====== PROVIDED ENTRIES

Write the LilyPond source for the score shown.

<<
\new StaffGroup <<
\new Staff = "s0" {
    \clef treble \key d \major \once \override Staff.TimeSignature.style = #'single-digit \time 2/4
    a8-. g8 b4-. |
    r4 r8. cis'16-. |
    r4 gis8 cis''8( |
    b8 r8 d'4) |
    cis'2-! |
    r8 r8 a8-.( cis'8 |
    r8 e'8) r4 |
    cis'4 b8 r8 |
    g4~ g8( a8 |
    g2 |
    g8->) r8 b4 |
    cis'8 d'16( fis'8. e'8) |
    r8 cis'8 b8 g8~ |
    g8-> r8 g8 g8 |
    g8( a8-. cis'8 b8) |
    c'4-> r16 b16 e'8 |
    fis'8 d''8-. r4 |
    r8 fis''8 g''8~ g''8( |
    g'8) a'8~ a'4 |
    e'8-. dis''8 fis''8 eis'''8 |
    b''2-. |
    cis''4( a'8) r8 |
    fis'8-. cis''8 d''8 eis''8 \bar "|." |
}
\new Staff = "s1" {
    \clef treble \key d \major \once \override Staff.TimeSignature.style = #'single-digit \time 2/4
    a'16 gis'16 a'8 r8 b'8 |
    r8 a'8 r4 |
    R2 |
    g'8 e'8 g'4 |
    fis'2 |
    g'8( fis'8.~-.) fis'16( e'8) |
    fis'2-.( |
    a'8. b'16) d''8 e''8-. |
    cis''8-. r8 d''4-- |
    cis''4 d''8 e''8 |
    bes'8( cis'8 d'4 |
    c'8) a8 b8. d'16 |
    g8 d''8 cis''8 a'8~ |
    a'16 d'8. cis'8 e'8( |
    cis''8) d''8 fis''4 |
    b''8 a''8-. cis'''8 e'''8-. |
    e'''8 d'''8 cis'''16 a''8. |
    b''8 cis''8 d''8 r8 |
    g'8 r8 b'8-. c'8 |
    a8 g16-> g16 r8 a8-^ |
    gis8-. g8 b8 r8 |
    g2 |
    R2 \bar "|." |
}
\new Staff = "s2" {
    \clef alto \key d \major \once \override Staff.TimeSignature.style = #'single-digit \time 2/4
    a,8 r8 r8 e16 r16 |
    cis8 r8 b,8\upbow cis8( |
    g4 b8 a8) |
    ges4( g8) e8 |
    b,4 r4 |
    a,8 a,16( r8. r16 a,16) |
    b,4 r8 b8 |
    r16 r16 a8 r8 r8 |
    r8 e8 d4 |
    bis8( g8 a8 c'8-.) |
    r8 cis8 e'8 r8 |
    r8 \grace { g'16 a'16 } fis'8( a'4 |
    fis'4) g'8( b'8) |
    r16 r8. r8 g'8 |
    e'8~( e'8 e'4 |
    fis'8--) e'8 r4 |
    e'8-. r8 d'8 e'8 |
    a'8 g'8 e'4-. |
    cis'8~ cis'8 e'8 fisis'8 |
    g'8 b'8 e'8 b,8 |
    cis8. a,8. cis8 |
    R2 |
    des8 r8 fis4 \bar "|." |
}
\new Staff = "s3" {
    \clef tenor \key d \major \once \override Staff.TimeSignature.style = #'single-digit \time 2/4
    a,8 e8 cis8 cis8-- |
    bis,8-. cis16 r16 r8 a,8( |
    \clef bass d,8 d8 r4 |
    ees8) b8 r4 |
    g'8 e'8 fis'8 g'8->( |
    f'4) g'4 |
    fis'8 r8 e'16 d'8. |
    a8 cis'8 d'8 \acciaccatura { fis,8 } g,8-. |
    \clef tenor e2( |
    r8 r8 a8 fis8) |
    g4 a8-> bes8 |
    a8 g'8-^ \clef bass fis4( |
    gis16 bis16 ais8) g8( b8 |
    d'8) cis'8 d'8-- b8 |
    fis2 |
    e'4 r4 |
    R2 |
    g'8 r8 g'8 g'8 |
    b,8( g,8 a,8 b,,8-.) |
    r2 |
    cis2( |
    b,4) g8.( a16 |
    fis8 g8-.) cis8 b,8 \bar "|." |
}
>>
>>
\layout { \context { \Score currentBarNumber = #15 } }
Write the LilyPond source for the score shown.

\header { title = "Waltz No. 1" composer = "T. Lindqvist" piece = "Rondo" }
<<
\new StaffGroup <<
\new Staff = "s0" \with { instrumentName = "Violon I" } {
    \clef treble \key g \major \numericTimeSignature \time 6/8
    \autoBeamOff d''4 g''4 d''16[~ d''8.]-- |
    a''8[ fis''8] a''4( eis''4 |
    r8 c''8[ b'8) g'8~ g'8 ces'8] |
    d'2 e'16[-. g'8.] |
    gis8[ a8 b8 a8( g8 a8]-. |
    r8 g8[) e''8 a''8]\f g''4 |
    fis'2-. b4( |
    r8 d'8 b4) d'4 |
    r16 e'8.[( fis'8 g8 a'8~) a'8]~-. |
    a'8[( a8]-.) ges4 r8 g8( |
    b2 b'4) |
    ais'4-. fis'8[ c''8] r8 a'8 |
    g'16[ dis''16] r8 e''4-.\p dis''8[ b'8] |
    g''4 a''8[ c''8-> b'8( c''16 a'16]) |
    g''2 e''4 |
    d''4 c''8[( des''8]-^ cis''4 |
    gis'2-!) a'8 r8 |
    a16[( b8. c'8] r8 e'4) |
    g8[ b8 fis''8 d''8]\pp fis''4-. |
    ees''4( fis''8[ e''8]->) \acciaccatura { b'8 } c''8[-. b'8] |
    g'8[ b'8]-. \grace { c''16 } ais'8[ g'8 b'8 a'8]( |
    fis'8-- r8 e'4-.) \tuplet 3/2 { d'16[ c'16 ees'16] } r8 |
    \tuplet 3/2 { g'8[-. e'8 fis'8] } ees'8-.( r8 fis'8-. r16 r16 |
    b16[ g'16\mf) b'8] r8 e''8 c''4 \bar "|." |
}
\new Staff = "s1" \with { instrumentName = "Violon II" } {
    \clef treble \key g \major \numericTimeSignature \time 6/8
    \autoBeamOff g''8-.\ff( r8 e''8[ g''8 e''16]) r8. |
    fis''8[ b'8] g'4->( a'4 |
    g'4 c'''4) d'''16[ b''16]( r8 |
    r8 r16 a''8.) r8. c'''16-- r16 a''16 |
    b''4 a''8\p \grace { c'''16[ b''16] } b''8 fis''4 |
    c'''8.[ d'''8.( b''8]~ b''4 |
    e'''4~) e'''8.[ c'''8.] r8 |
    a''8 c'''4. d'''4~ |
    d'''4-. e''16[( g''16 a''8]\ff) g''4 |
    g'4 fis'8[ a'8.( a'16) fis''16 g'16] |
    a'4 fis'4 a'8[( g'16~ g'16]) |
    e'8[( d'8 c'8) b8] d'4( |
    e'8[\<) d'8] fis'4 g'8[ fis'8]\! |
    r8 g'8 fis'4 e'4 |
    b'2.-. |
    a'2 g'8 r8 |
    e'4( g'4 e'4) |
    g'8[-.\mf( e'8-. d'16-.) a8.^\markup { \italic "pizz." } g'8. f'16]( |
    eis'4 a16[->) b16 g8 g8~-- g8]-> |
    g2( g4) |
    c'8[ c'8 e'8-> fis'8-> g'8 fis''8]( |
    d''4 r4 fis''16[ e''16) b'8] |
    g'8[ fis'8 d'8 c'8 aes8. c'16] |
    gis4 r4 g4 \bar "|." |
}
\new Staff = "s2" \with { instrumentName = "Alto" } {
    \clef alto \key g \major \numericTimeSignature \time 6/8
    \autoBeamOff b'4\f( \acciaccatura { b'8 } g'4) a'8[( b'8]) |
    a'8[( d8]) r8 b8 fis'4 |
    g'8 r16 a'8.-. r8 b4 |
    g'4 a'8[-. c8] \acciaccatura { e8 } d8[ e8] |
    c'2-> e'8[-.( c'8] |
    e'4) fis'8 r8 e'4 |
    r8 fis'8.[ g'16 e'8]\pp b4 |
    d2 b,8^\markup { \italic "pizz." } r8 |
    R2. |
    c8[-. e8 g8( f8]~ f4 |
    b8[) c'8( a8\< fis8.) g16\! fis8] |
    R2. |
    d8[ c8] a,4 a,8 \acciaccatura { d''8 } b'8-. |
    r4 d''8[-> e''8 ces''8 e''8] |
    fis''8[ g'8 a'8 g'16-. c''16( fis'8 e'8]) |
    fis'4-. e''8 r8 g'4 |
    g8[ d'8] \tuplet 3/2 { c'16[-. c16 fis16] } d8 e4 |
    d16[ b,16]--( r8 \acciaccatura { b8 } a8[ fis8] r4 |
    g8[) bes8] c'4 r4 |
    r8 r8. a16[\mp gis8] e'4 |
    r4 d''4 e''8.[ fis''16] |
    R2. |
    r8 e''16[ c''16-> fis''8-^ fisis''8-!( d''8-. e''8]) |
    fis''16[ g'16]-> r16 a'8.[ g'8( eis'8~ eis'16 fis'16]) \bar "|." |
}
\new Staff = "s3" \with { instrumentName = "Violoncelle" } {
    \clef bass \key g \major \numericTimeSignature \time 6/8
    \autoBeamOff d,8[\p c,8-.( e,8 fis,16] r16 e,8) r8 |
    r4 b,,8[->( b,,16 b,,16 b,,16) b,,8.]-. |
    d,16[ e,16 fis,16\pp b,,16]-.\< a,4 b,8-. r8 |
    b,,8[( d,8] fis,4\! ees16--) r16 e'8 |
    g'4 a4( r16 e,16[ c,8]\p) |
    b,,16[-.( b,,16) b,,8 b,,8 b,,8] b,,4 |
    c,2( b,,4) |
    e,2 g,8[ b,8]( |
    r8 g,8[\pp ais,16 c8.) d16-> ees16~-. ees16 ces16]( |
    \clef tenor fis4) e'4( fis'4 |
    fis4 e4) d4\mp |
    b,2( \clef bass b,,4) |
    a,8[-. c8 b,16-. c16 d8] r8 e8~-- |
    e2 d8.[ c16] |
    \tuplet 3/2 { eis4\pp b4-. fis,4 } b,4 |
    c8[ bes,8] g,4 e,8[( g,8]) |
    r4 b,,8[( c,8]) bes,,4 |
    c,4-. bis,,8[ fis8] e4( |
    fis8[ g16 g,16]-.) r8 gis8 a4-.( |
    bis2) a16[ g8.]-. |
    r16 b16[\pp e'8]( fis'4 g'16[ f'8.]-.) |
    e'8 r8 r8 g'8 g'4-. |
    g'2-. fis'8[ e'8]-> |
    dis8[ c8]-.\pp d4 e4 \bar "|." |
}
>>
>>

============

_REQUIRED WORK:_
Pick out each line of the material that contains the string "numericTimeSignature". Treat uppercase and lowercase as different.

_OUTPUT FOR THIS TASK:_
    \clef treble \key g \major \numericTimeSignature \time 6/8
    \clef treble \key g \major \numericTimeSignature \time 6/8
    \clef alto \key g \major \numericTimeSignature \time 6/8
    \clef bass \key g \major \numericTimeSignature \time 6/8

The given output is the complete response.